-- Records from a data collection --
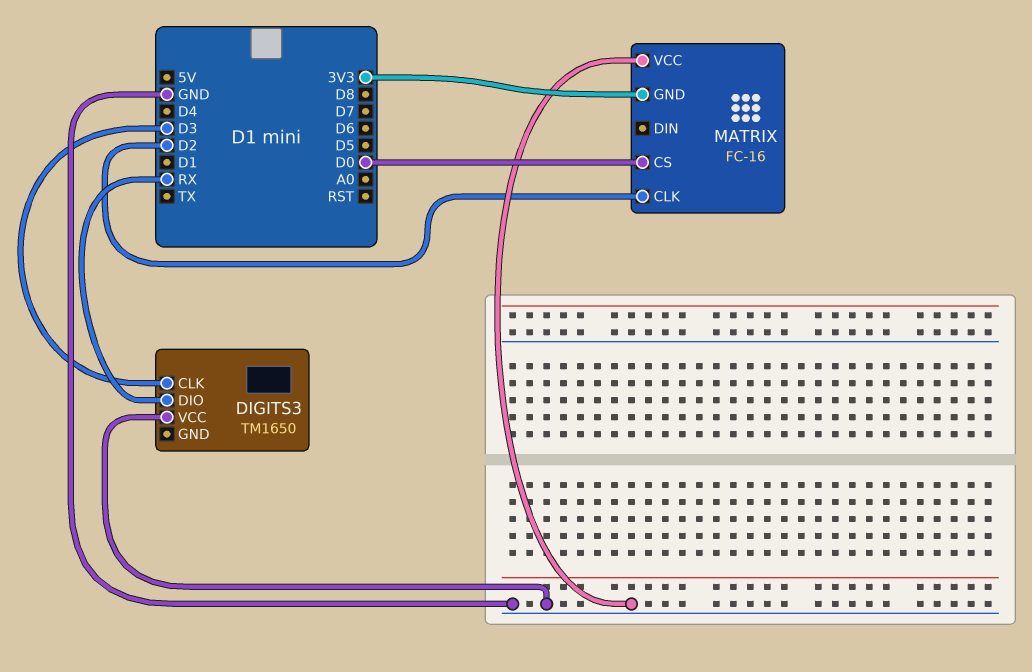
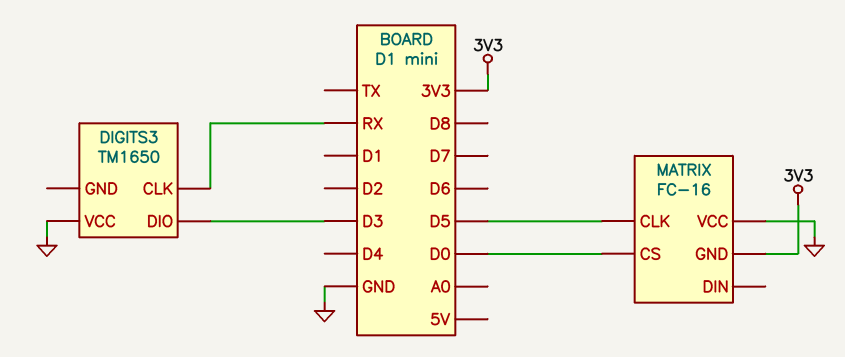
DIGITS3 pin CLK: D3 -> RX
DIGITS3 pin DIO: RX -> D3
MATRIX pin CLK: D2 -> D5

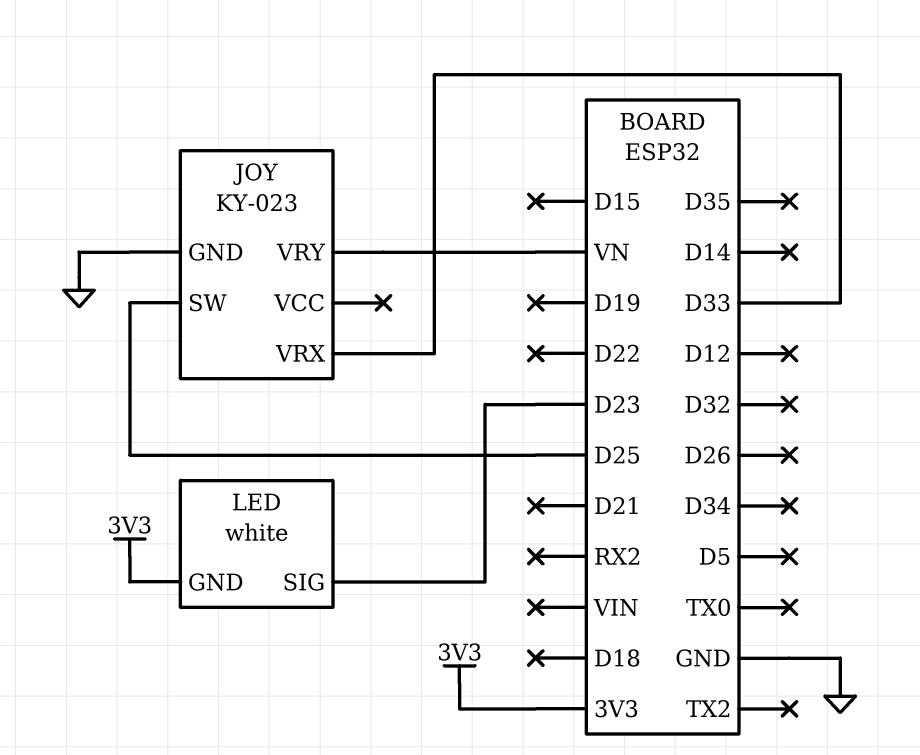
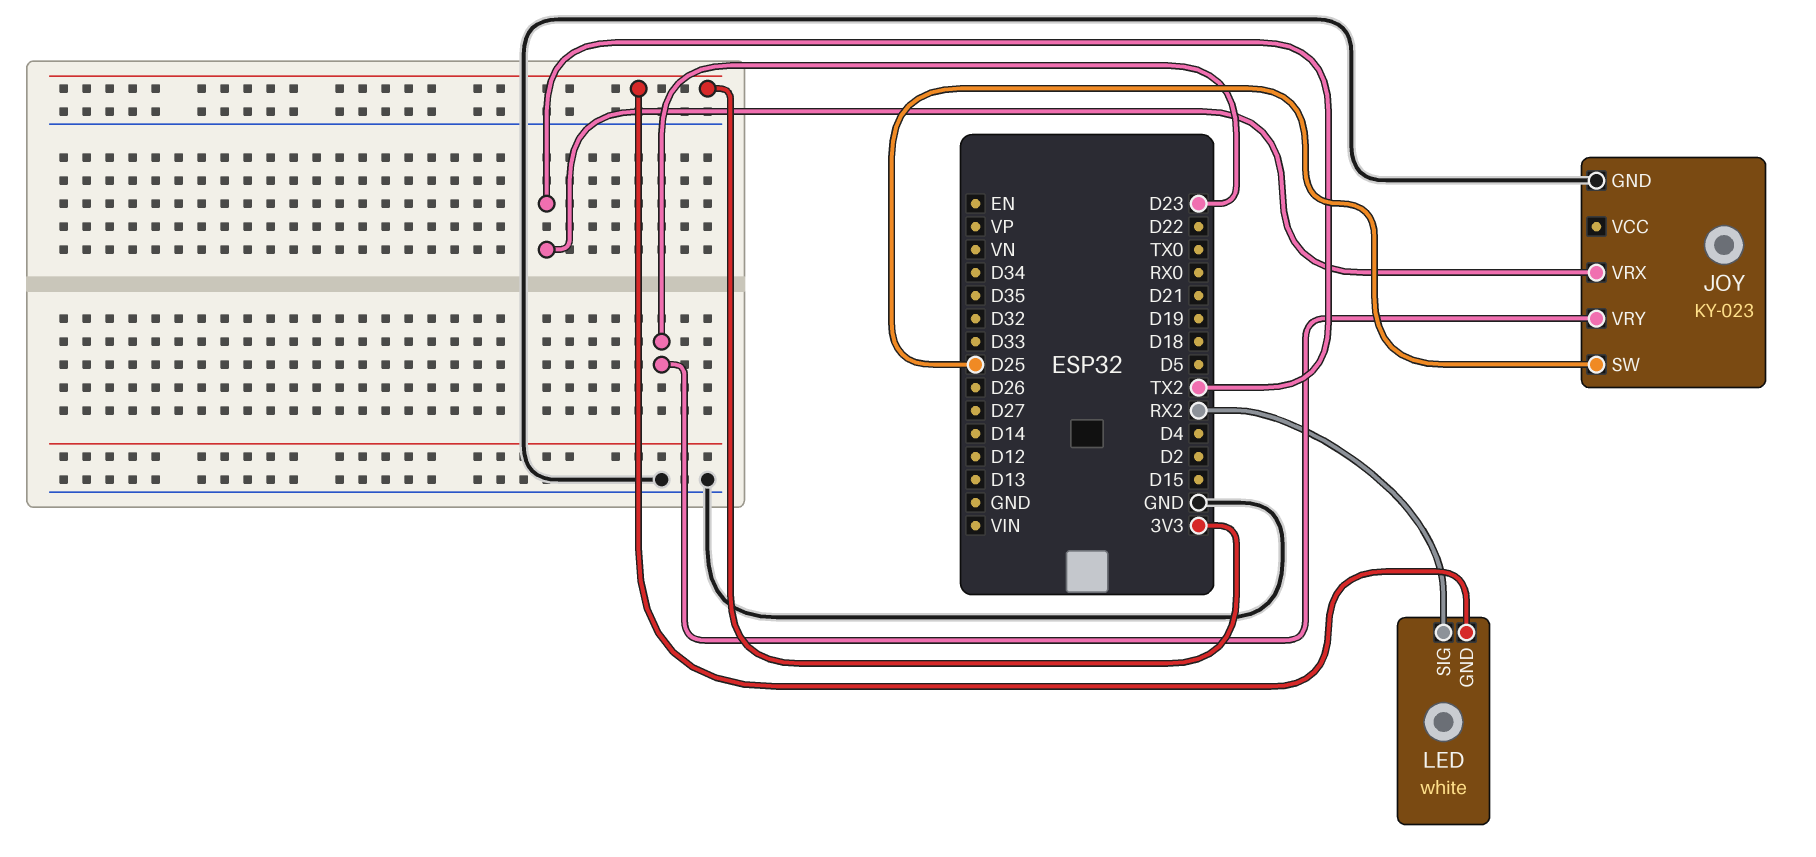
JOY pin VRX: D33 -> TX2
JOY pin VRY: VN -> D23
LED pin SIG: D23 -> RX2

-- Problem to work on --
Transcribe all of the records exactly, without reproducing their pictures.

-- Task output --
DIGITS3 pin CLK: D3 -> RX
DIGITS3 pin DIO: RX -> D3
MATRIX pin CLK: D2 -> D5

JOY pin VRX: D33 -> TX2
JOY pin VRY: VN -> D23
LED pin SIG: D23 -> RX2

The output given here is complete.